● What you should do
Look below for the line that has "blue key [581,215,658,251]"; output exactly from it through the line that has "black glue stick [206,147,235,209]", and leave the pictures out.

● Dataset content
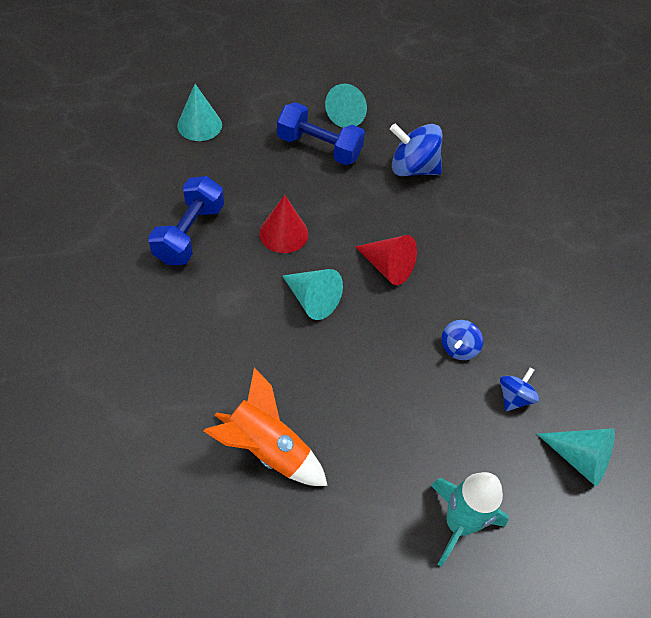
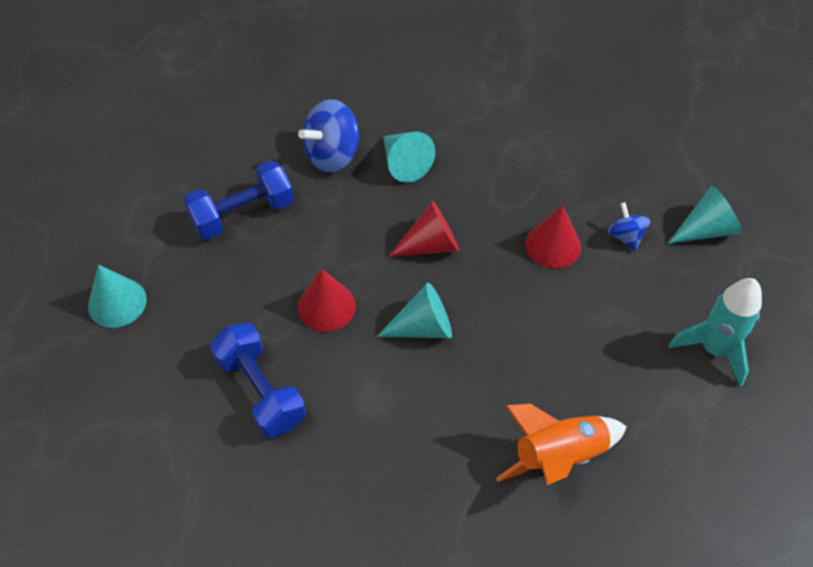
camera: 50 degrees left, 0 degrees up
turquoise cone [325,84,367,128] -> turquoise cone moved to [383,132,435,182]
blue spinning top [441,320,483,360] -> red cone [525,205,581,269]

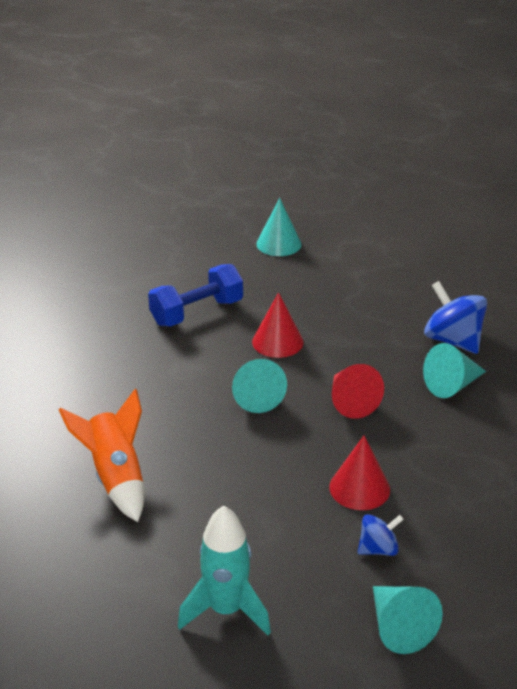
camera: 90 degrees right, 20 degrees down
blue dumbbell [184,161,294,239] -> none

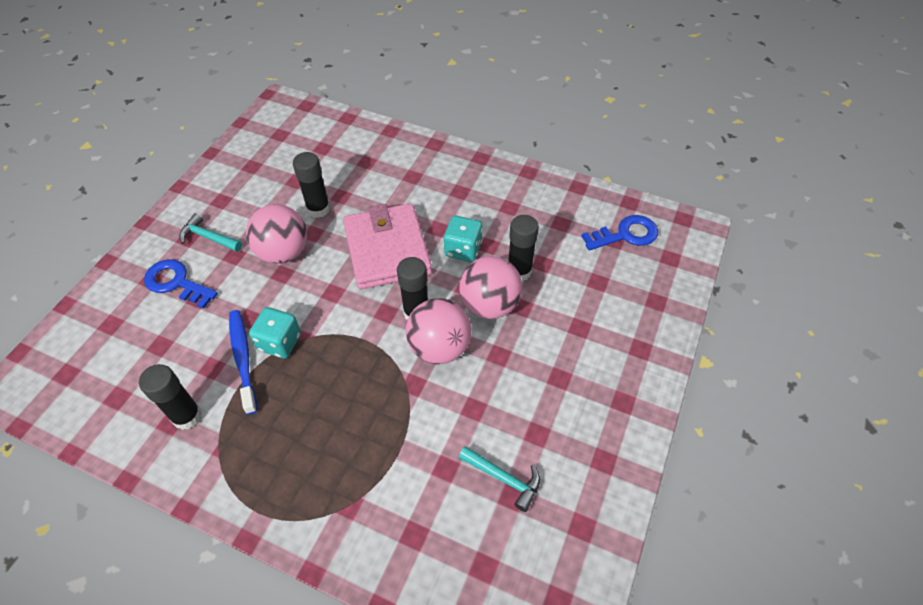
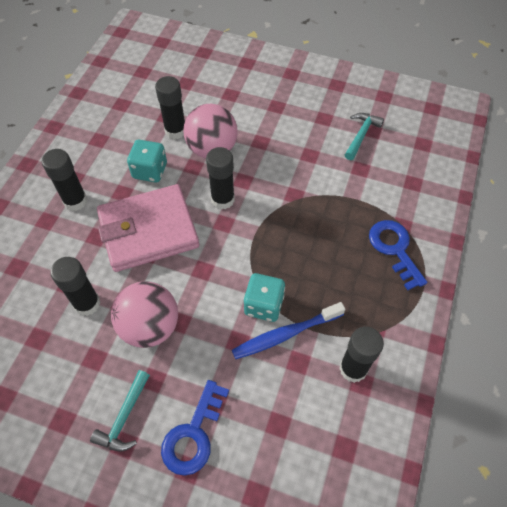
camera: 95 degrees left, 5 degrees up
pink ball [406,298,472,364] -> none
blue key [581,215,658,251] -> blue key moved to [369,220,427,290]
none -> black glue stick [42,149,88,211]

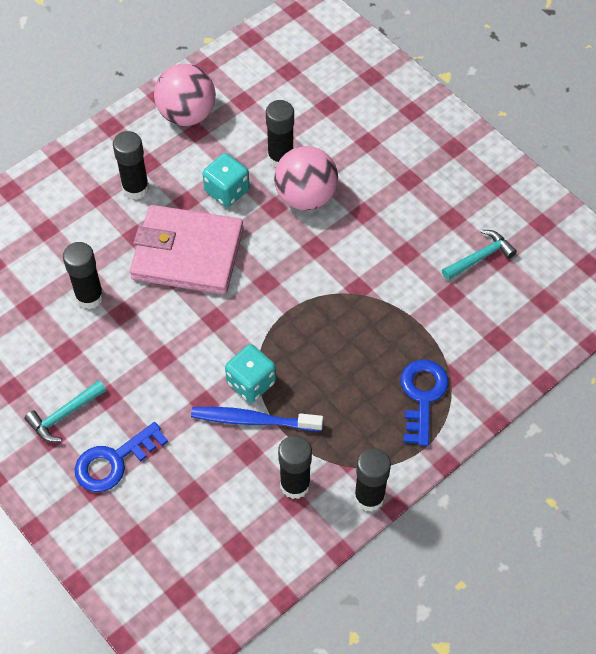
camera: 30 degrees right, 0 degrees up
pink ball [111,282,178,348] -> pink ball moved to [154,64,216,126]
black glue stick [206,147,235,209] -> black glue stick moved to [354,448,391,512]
* * *
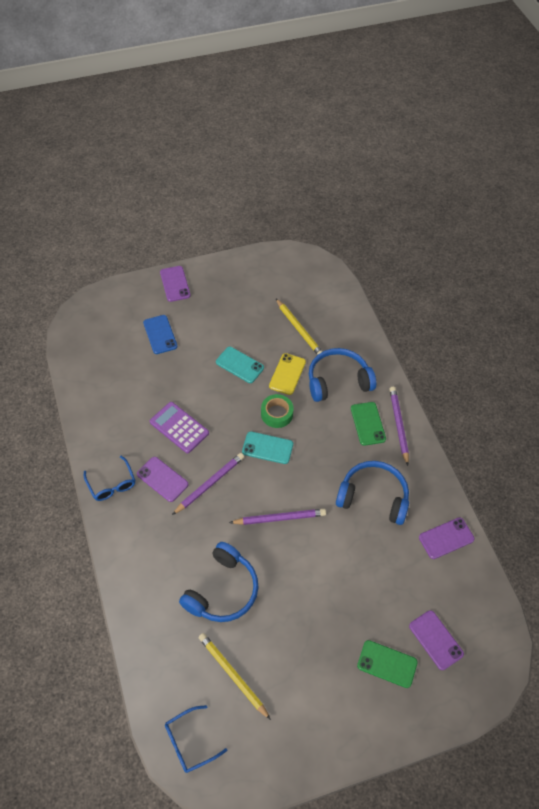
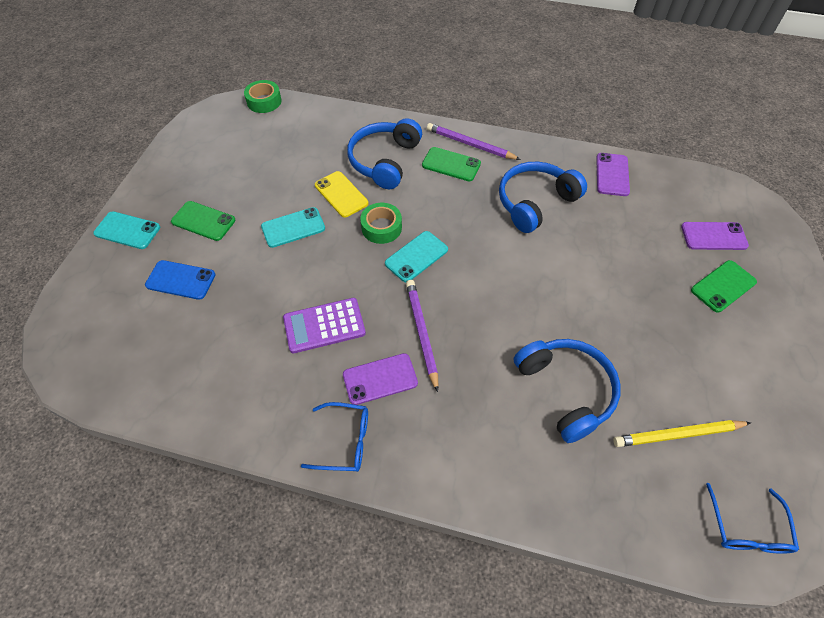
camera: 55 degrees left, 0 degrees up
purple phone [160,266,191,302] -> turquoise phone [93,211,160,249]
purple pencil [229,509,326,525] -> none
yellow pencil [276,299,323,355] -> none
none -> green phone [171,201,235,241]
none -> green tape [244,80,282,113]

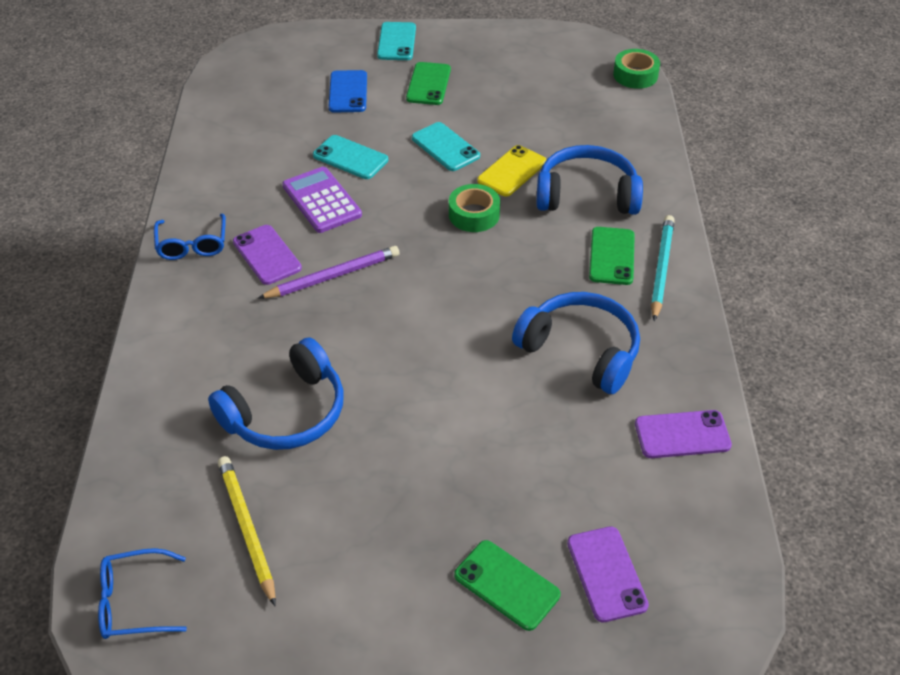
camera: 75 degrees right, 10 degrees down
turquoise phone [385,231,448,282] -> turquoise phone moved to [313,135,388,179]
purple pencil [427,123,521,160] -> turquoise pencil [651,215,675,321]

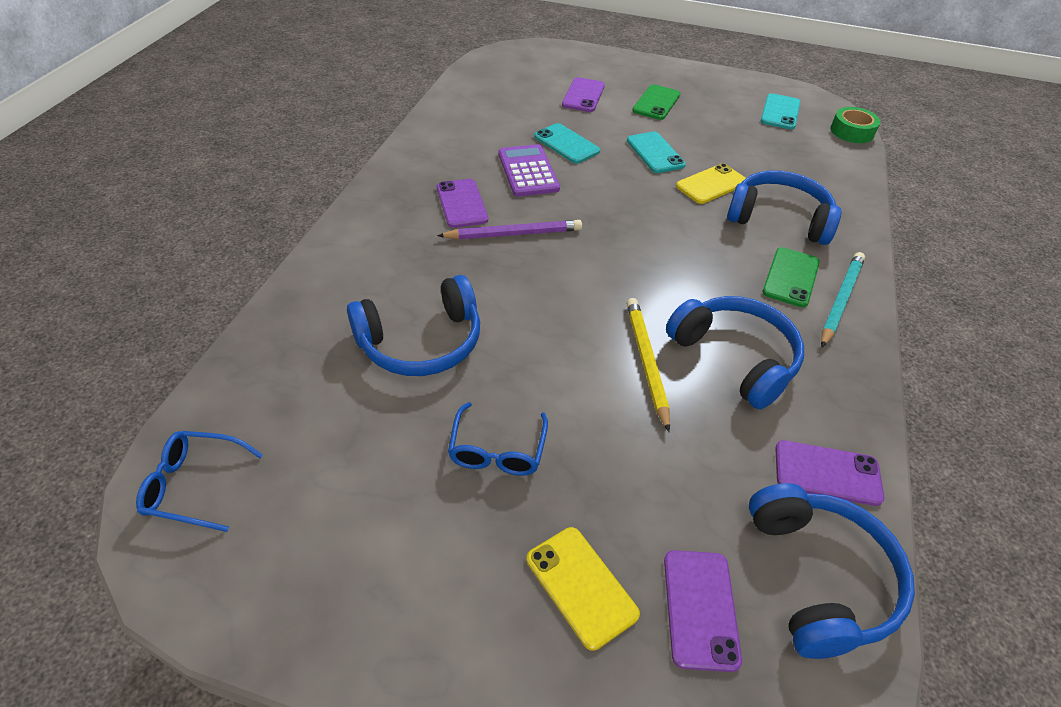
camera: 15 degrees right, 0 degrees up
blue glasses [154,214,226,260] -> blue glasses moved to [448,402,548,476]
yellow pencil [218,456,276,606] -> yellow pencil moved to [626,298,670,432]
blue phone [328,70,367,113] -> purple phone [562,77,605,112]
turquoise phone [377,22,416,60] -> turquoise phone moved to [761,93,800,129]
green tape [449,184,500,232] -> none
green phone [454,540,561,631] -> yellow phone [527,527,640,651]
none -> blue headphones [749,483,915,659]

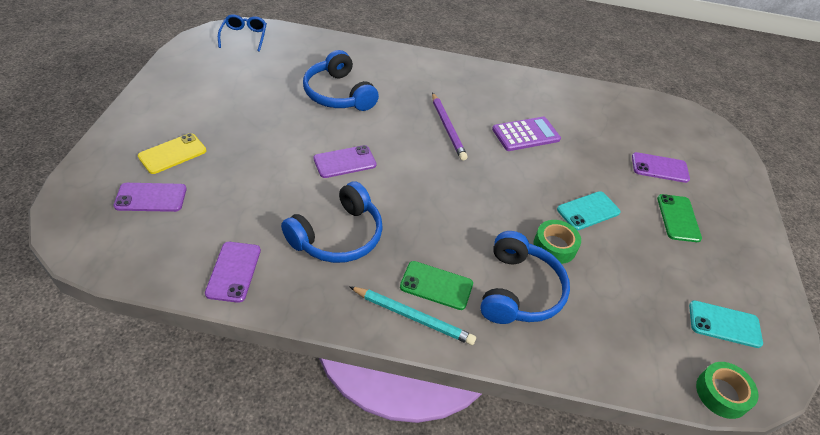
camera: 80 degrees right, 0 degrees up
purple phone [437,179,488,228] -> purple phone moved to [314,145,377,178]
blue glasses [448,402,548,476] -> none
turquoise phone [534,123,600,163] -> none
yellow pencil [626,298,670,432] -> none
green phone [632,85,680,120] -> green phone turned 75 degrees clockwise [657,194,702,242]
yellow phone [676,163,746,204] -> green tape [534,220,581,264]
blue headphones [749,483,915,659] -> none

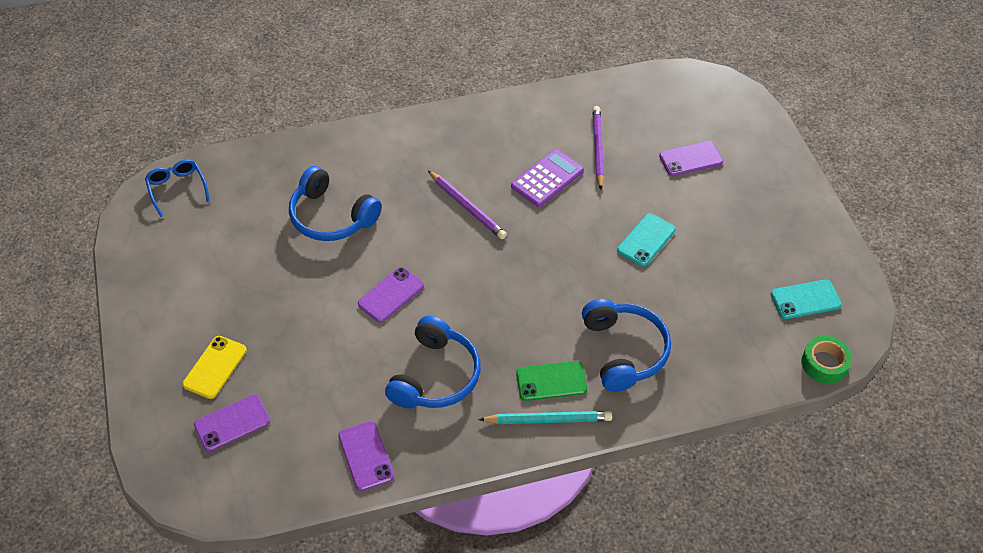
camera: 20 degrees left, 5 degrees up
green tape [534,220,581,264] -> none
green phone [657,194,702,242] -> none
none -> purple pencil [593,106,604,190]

● Response to this exercise
blue key [581,215,658,251] -> blue key moved to [369,220,427,290]
none -> black glue stick [42,149,88,211]

camera: 30 degrees right, 0 degrees up
pink ball [111,282,178,348] -> pink ball moved to [154,64,216,126]
black glue stick [206,147,235,209] -> black glue stick moved to [354,448,391,512]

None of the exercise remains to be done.